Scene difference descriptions
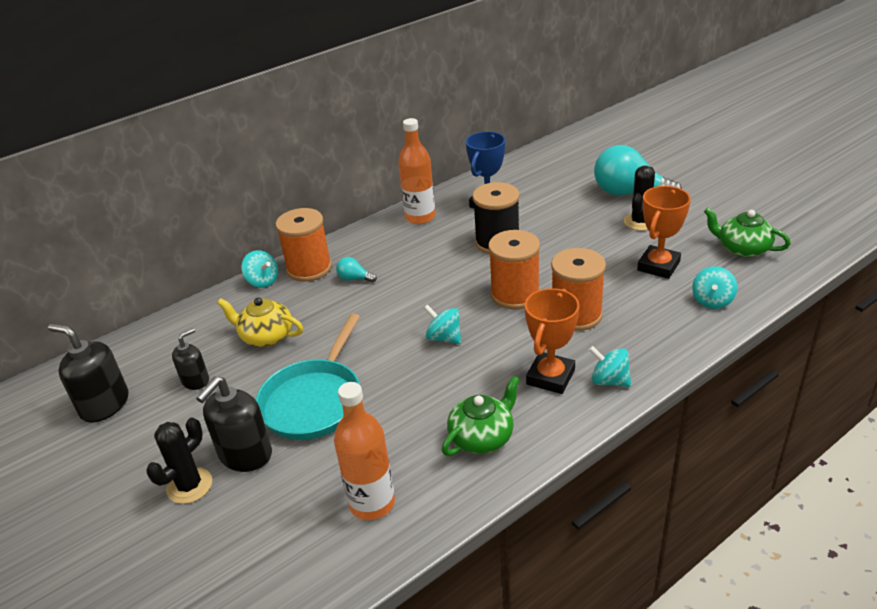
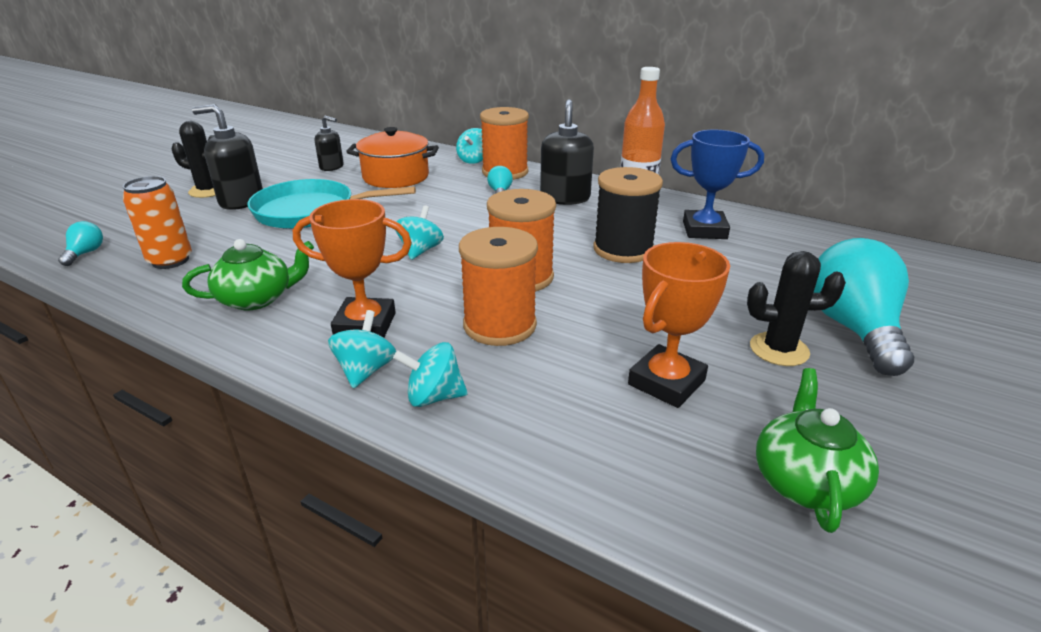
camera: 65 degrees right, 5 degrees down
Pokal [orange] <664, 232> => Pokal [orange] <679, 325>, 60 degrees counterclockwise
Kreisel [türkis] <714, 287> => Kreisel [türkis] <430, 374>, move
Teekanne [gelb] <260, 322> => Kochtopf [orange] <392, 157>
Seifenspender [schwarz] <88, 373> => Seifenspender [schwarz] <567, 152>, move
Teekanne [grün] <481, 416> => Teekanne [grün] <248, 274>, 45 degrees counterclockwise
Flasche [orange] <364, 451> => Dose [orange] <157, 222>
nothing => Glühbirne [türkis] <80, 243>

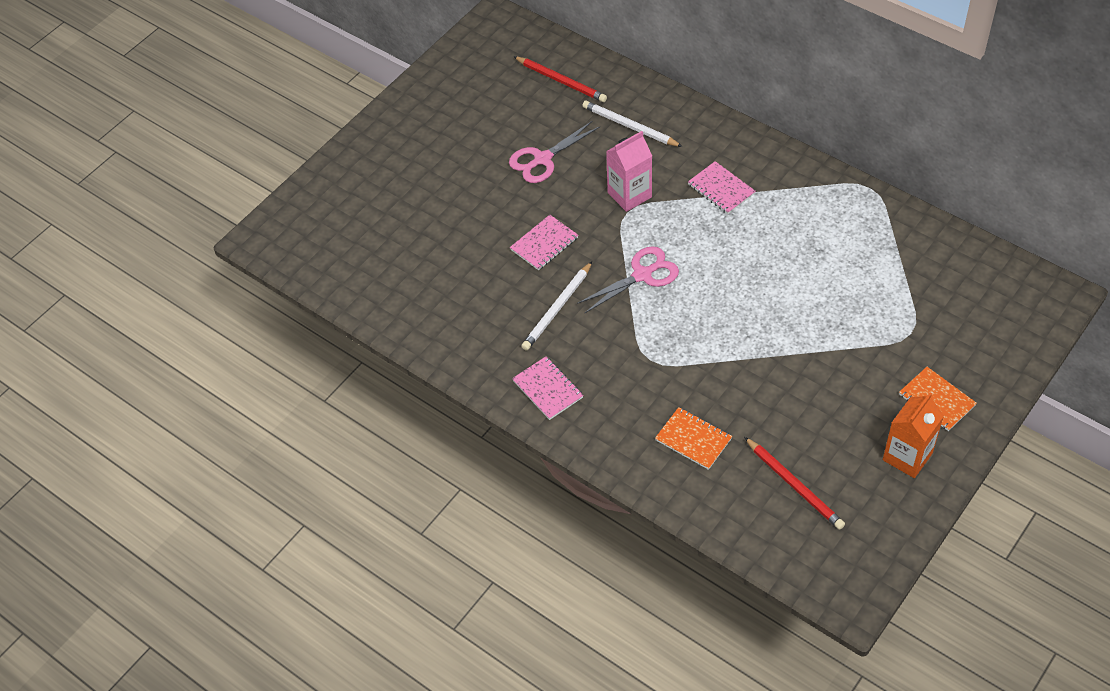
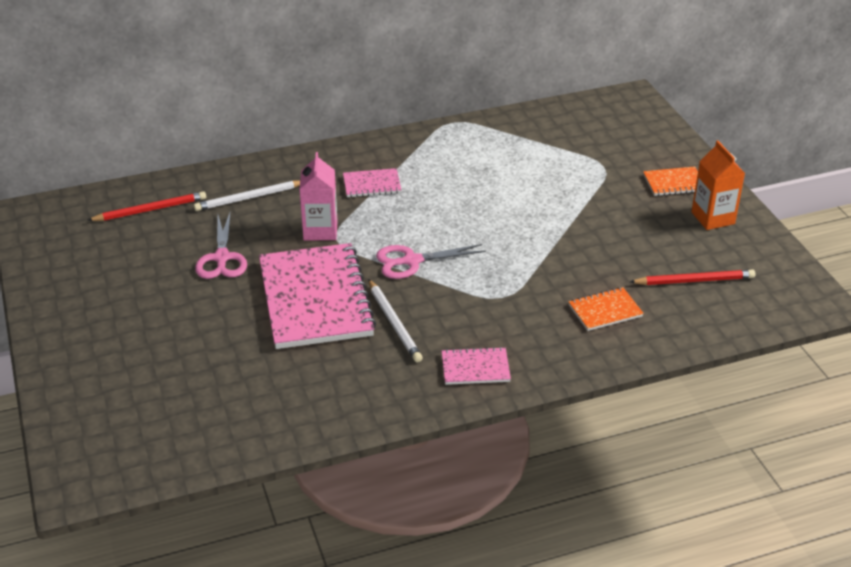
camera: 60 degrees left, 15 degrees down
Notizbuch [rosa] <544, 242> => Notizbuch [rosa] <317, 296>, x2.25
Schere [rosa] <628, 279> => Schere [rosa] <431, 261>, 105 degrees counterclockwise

▶ _Assignment_: How many lines in the entries above hold the word "move"? Reply with the number by itself.

▶ _Answer for this exercise_: 2